↓
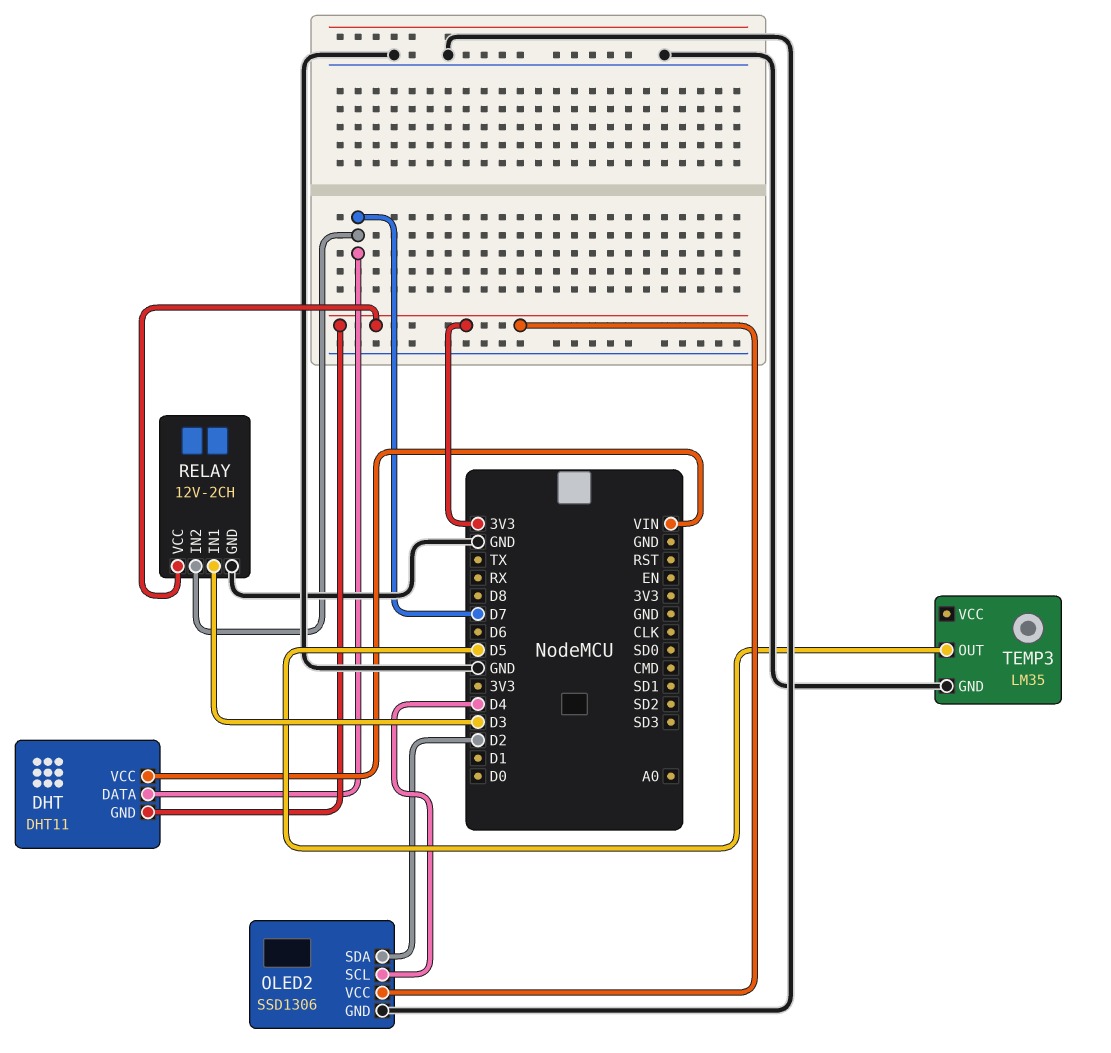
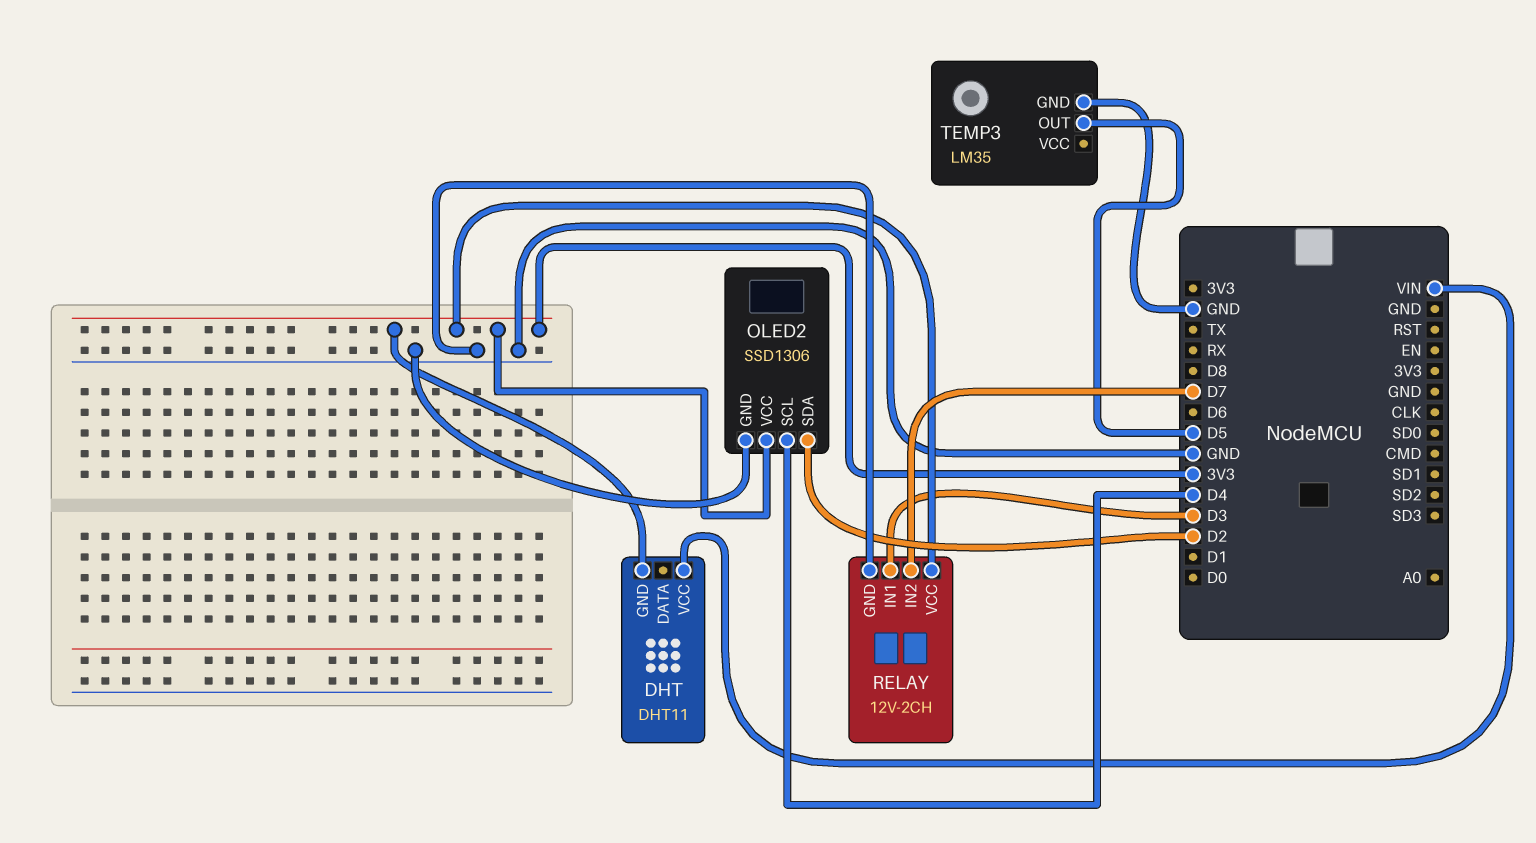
DHT pin DATA: D7 -> none

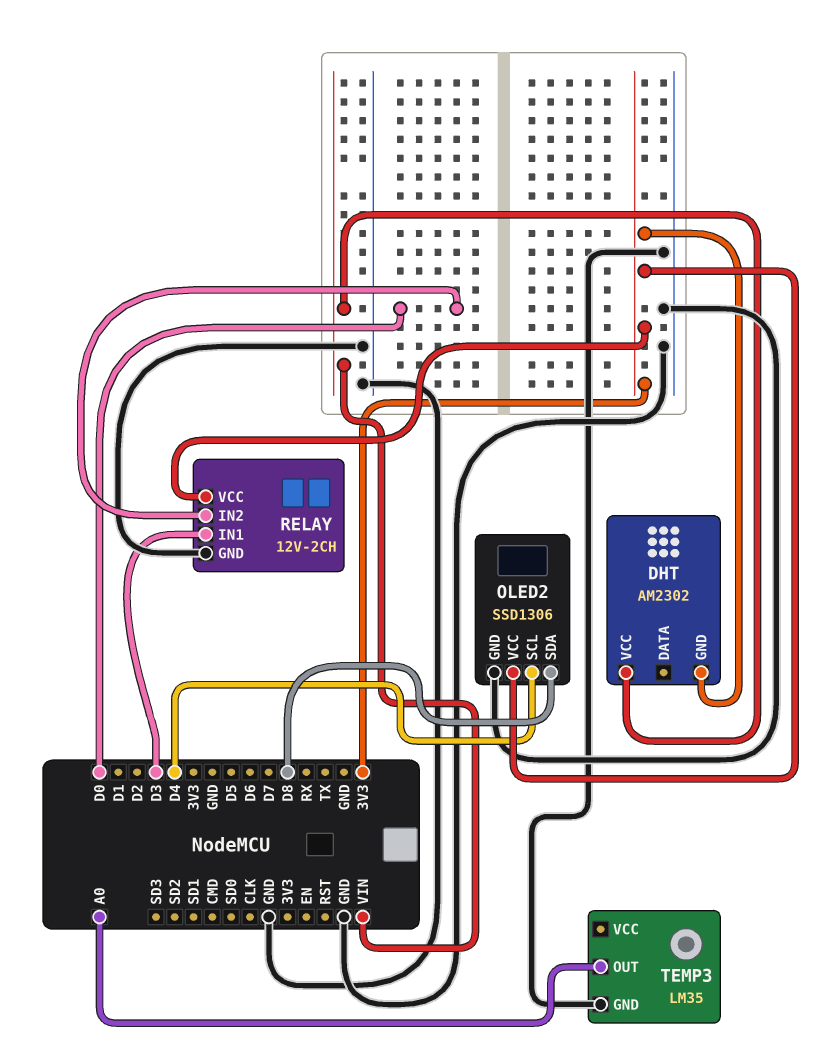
DHT: DHT11 -> AM2302
OLED2 pin SDA: D2 -> D8
RELAY pin IN2: D7 -> D0
TEMP3 pin OUT: D5 -> A0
↑
# WHAT YOU HAVE TO DO
Where images occur in the data above, leave them out and repeat everything else exactly.

# OUTPUT FOR THIS EXERCISE
DHT pin DATA: D7 -> none

DHT: DHT11 -> AM2302
OLED2 pin SDA: D2 -> D8
RELAY pin IN2: D7 -> D0
TEMP3 pin OUT: D5 -> A0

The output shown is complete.